**DATA RECORDS**
——
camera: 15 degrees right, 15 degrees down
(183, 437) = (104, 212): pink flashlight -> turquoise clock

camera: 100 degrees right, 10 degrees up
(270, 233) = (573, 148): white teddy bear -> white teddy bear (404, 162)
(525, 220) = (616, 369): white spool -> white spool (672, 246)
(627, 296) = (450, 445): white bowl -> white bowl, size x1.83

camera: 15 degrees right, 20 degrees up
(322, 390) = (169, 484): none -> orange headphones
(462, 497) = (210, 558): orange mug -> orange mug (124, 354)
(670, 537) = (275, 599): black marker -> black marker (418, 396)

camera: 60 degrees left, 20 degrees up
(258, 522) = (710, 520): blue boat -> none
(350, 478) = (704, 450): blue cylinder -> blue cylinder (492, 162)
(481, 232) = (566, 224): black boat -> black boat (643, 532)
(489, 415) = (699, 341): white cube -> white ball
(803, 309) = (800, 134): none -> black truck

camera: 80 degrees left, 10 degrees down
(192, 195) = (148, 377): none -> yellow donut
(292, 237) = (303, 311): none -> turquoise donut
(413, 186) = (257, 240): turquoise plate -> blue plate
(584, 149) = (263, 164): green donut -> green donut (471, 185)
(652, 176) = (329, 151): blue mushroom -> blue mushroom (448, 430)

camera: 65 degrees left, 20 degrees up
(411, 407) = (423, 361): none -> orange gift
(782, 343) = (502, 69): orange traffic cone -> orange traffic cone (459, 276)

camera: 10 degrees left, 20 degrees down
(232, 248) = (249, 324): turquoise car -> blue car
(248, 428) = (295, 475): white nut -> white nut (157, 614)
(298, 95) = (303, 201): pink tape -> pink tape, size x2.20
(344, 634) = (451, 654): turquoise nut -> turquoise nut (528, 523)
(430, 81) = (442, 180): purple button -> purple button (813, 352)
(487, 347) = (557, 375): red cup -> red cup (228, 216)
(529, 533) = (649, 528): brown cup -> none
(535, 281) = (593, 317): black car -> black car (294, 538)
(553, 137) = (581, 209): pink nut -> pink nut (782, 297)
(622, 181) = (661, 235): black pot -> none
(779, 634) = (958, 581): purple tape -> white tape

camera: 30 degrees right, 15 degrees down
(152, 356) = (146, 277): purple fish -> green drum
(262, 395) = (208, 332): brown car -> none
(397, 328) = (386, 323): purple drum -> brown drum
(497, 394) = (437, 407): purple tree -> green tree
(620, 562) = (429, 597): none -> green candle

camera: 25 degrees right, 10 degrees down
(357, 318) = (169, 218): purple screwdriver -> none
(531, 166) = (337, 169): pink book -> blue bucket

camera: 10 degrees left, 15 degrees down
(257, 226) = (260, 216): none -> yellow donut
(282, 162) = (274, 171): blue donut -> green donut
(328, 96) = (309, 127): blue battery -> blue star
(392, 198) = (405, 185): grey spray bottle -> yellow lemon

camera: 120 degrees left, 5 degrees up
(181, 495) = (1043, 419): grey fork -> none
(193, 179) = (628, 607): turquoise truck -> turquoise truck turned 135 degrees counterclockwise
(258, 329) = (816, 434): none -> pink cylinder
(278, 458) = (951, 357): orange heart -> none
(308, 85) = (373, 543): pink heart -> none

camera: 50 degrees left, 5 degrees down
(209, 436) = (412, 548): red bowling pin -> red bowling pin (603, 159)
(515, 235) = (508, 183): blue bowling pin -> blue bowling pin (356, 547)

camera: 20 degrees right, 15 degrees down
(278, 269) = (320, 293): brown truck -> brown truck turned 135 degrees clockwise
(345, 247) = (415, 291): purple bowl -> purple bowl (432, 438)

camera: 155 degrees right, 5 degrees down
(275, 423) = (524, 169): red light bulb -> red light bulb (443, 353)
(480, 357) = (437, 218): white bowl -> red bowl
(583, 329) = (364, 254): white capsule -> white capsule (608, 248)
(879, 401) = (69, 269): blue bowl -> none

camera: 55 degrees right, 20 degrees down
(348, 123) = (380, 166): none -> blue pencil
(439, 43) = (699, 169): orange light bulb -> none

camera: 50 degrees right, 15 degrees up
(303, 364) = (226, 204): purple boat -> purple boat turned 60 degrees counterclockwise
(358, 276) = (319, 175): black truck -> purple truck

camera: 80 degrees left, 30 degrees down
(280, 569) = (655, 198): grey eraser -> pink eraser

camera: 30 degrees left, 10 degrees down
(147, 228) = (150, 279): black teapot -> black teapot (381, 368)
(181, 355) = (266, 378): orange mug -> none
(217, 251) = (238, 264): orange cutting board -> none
——
**PROBLEM TO SOLVE**
Every entry needs to be written out again, exactly as given.

**EXERCISE SOLUTION**
camera: 15 degrees right, 15 degrees down
(183, 437) = (104, 212): pink flashlight -> turquoise clock

camera: 100 degrees right, 10 degrees up
(270, 233) = (573, 148): white teddy bear -> white teddy bear (404, 162)
(525, 220) = (616, 369): white spool -> white spool (672, 246)
(627, 296) = (450, 445): white bowl -> white bowl, size x1.83

camera: 15 degrees right, 20 degrees up
(322, 390) = (169, 484): none -> orange headphones
(462, 497) = (210, 558): orange mug -> orange mug (124, 354)
(670, 537) = (275, 599): black marker -> black marker (418, 396)

camera: 60 degrees left, 20 degrees up
(258, 522) = (710, 520): blue boat -> none
(350, 478) = (704, 450): blue cylinder -> blue cylinder (492, 162)
(481, 232) = (566, 224): black boat -> black boat (643, 532)
(489, 415) = (699, 341): white cube -> white ball
(803, 309) = (800, 134): none -> black truck

camera: 80 degrees left, 10 degrees down
(192, 195) = (148, 377): none -> yellow donut
(292, 237) = (303, 311): none -> turquoise donut
(413, 186) = (257, 240): turquoise plate -> blue plate
(584, 149) = (263, 164): green donut -> green donut (471, 185)
(652, 176) = (329, 151): blue mushroom -> blue mushroom (448, 430)

camera: 65 degrees left, 20 degrees up
(411, 407) = (423, 361): none -> orange gift
(782, 343) = (502, 69): orange traffic cone -> orange traffic cone (459, 276)

camera: 10 degrees left, 20 degrees down
(232, 248) = (249, 324): turquoise car -> blue car
(248, 428) = (295, 475): white nut -> white nut (157, 614)
(298, 95) = (303, 201): pink tape -> pink tape, size x2.20
(344, 634) = (451, 654): turquoise nut -> turquoise nut (528, 523)
(430, 81) = (442, 180): purple button -> purple button (813, 352)
(487, 347) = (557, 375): red cup -> red cup (228, 216)
(529, 533) = (649, 528): brown cup -> none
(535, 281) = (593, 317): black car -> black car (294, 538)
(553, 137) = (581, 209): pink nut -> pink nut (782, 297)
(622, 181) = (661, 235): black pot -> none
(779, 634) = (958, 581): purple tape -> white tape

camera: 30 degrees right, 15 degrees down
(152, 356) = (146, 277): purple fish -> green drum
(262, 395) = (208, 332): brown car -> none
(397, 328) = (386, 323): purple drum -> brown drum
(497, 394) = (437, 407): purple tree -> green tree
(620, 562) = (429, 597): none -> green candle

camera: 25 degrees right, 10 degrees down
(357, 318) = (169, 218): purple screwdriver -> none
(531, 166) = (337, 169): pink book -> blue bucket

camera: 10 degrees left, 15 degrees down
(257, 226) = (260, 216): none -> yellow donut
(282, 162) = (274, 171): blue donut -> green donut
(328, 96) = (309, 127): blue battery -> blue star
(392, 198) = (405, 185): grey spray bottle -> yellow lemon

camera: 120 degrees left, 5 degrees up
(181, 495) = (1043, 419): grey fork -> none
(193, 179) = (628, 607): turquoise truck -> turquoise truck turned 135 degrees counterclockwise
(258, 329) = (816, 434): none -> pink cylinder
(278, 458) = (951, 357): orange heart -> none
(308, 85) = (373, 543): pink heart -> none

camera: 50 degrees left, 5 degrees down
(209, 436) = (412, 548): red bowling pin -> red bowling pin (603, 159)
(515, 235) = (508, 183): blue bowling pin -> blue bowling pin (356, 547)

camera: 20 degrees right, 15 degrees down
(278, 269) = (320, 293): brown truck -> brown truck turned 135 degrees clockwise
(345, 247) = (415, 291): purple bowl -> purple bowl (432, 438)

camera: 155 degrees right, 5 degrees down
(275, 423) = (524, 169): red light bulb -> red light bulb (443, 353)
(480, 357) = (437, 218): white bowl -> red bowl
(583, 329) = (364, 254): white capsule -> white capsule (608, 248)
(879, 401) = (69, 269): blue bowl -> none

camera: 55 degrees right, 20 degrees down
(348, 123) = (380, 166): none -> blue pencil
(439, 43) = (699, 169): orange light bulb -> none

camera: 50 degrees right, 15 degrees up
(303, 364) = (226, 204): purple boat -> purple boat turned 60 degrees counterclockwise
(358, 276) = (319, 175): black truck -> purple truck

camera: 80 degrees left, 30 degrees down
(280, 569) = (655, 198): grey eraser -> pink eraser

camera: 30 degrees left, 10 degrees down
(147, 228) = (150, 279): black teapot -> black teapot (381, 368)
(181, 355) = (266, 378): orange mug -> none
(217, 251) = (238, 264): orange cutting board -> none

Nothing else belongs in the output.